- **WORK ORDER**
In the data that follows, count the lines where "none" appears, and write only the number.

- **DATASET RECORDS**
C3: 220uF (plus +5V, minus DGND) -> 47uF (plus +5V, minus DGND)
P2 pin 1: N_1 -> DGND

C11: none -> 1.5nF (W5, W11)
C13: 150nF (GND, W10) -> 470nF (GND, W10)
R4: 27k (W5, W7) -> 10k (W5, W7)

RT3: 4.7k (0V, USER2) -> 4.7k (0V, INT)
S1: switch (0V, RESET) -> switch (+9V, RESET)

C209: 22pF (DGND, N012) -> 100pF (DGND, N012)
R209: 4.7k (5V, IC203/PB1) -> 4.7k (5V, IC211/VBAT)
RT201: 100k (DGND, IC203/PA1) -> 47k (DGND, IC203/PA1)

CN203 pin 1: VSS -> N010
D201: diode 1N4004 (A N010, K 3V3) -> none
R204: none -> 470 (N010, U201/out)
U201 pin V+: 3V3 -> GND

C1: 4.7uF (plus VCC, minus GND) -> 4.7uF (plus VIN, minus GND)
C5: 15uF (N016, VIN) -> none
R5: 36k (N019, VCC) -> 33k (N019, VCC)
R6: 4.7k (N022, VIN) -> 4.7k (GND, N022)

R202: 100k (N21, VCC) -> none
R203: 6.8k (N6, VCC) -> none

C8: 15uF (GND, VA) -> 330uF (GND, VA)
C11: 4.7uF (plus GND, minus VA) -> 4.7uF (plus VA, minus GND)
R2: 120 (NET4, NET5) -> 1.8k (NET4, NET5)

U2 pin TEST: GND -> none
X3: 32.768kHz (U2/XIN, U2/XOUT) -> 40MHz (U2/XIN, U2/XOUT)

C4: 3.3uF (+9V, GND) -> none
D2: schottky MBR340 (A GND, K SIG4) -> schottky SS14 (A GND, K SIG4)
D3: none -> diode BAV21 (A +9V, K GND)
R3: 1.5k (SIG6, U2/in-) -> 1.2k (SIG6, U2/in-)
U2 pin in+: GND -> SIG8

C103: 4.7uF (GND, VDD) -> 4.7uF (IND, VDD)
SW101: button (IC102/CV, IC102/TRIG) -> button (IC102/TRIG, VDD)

- **RESULT OF THIS EXERCISE**
9